Listed records Block Start

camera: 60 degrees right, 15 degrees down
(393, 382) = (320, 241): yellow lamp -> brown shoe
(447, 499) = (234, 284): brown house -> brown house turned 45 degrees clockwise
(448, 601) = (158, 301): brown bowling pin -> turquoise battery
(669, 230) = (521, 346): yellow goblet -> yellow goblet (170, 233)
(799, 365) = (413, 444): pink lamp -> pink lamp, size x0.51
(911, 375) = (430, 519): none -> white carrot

Listed records Block End
Listed records Block Start

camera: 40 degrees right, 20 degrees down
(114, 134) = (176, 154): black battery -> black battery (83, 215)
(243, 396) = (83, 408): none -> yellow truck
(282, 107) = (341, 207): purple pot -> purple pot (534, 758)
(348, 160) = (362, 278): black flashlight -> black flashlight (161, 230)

Listed records Block End

# Work required
Everything above from the line containing "(447, 499) = (234, 284): brown" down to the line containing "(911, 375) = (430, 519): none -> white carrot" should be copied exactly, both end lines included, and nothing else.

# Task answer
(447, 499) = (234, 284): brown house -> brown house turned 45 degrees clockwise
(448, 601) = (158, 301): brown bowling pin -> turquoise battery
(669, 230) = (521, 346): yellow goblet -> yellow goblet (170, 233)
(799, 365) = (413, 444): pink lamp -> pink lamp, size x0.51
(911, 375) = (430, 519): none -> white carrot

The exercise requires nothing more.